-- Task inputs follows --

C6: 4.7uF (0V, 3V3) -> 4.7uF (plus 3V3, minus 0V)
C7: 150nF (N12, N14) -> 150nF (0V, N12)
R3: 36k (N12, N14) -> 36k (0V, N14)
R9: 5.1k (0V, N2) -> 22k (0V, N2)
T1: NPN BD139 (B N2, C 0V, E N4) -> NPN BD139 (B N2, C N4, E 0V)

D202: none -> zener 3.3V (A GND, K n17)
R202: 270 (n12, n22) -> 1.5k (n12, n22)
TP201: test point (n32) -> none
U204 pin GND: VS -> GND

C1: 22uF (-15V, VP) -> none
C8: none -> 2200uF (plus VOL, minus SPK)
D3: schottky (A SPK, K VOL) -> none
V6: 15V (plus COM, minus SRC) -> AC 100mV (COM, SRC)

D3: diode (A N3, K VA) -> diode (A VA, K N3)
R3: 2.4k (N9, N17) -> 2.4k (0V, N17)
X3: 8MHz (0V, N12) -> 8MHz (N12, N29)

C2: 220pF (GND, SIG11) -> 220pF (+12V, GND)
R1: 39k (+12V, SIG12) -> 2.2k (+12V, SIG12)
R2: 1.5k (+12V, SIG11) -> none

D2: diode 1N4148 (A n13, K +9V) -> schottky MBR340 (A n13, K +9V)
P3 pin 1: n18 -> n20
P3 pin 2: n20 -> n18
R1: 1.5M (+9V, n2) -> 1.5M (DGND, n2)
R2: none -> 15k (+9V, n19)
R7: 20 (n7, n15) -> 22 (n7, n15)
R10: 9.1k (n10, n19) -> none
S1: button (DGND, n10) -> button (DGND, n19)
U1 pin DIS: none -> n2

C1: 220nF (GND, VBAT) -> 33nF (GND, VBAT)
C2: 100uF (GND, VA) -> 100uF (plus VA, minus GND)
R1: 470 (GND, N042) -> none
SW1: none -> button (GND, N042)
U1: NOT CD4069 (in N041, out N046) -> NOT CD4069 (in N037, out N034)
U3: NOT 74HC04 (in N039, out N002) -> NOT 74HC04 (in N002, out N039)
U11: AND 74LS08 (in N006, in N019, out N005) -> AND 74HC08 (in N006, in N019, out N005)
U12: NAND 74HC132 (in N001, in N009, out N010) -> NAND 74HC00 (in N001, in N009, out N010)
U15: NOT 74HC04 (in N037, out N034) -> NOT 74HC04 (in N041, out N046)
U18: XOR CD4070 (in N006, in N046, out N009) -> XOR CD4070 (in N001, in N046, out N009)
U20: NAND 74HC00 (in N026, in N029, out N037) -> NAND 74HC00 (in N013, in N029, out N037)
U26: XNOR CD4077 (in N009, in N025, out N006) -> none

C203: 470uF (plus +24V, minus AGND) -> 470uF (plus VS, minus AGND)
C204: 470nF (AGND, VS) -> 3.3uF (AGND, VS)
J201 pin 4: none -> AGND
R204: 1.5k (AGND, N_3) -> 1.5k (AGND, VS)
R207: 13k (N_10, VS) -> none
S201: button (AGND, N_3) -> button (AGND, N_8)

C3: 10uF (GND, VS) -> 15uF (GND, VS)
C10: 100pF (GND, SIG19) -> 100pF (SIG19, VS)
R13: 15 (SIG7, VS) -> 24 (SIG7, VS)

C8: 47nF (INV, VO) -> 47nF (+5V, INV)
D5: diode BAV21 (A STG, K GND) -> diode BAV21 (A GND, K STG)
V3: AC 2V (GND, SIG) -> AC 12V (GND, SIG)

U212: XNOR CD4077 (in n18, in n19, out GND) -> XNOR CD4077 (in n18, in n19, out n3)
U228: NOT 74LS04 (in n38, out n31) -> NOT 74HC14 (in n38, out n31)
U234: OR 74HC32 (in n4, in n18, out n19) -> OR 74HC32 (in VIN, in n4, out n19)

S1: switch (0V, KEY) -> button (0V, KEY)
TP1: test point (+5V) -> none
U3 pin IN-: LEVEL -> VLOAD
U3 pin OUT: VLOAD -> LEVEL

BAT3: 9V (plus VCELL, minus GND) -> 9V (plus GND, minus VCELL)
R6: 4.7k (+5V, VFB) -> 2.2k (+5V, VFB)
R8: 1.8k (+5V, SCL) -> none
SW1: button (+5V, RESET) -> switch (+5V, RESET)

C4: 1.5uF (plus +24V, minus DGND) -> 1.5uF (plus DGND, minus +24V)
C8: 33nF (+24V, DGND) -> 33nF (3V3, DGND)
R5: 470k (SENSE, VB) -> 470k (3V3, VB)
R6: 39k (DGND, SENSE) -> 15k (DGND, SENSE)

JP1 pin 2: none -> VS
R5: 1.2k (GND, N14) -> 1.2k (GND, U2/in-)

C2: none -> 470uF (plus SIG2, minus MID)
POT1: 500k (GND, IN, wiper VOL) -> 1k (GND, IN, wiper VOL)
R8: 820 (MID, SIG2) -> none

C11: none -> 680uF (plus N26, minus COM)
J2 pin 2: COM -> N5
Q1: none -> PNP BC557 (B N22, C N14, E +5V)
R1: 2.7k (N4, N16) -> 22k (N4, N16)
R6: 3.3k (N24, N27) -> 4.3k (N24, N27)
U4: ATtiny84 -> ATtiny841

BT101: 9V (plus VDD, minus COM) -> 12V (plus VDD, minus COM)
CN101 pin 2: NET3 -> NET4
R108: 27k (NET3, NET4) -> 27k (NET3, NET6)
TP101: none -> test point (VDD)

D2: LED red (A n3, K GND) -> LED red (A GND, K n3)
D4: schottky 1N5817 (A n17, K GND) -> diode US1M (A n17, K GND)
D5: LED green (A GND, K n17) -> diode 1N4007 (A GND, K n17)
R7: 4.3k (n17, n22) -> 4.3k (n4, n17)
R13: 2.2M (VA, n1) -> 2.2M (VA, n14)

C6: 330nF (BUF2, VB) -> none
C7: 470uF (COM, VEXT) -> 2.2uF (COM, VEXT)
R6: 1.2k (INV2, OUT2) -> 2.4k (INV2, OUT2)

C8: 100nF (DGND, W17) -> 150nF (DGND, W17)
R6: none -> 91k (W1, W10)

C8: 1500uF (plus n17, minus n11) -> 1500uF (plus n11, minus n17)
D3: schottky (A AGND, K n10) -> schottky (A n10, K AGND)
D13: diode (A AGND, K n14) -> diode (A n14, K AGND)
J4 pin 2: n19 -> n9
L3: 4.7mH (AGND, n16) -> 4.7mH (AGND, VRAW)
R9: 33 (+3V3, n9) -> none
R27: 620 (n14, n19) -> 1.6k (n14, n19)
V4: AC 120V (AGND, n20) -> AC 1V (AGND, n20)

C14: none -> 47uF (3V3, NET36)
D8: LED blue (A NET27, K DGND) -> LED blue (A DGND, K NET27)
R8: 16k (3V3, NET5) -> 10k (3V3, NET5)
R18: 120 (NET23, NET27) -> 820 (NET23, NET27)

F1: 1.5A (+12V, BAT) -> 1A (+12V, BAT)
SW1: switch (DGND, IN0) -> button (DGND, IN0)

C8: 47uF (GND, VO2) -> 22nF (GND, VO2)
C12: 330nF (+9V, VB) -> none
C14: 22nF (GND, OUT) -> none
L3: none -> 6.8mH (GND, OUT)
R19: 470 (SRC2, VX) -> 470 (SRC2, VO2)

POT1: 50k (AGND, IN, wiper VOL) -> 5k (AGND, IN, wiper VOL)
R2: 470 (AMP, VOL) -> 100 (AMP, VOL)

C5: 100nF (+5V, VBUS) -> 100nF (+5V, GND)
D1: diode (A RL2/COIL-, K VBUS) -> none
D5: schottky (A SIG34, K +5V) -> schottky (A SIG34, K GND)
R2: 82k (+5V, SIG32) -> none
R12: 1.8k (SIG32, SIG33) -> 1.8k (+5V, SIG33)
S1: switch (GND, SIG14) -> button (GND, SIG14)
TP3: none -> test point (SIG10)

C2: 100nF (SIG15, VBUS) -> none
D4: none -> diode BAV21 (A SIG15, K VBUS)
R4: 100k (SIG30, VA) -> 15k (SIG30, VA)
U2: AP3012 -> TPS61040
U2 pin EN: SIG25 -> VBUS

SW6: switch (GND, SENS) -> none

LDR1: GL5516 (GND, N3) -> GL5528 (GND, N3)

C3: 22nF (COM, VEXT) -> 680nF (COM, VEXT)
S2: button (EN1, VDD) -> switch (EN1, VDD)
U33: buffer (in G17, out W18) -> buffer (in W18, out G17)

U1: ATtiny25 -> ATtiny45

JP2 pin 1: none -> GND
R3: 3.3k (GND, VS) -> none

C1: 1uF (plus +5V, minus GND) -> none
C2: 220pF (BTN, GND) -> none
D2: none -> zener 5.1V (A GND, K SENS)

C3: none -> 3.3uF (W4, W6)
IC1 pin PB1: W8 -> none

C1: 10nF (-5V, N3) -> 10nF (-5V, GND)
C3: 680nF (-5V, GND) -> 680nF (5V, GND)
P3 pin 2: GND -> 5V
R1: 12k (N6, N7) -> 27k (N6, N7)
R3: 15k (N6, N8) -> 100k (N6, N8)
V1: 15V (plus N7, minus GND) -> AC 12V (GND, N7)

-- Task inputs concluded --

* Action item
Return each line of the records above in which the word "diode" occurs.

* Your solution
D3: diode (A N3, K VA) -> diode (A VA, K N3)
D2: diode 1N4148 (A n13, K +9V) -> schottky MBR340 (A n13, K +9V)
D5: diode BAV21 (A STG, K GND) -> diode BAV21 (A GND, K STG)
D4: schottky 1N5817 (A n17, K GND) -> diode US1M (A n17, K GND)
D5: LED green (A GND, K n17) -> diode 1N4007 (A GND, K n17)
D13: diode (A AGND, K n14) -> diode (A n14, K AGND)
D1: diode (A RL2/COIL-, K VBUS) -> none
D4: none -> diode BAV21 (A SIG15, K VBUS)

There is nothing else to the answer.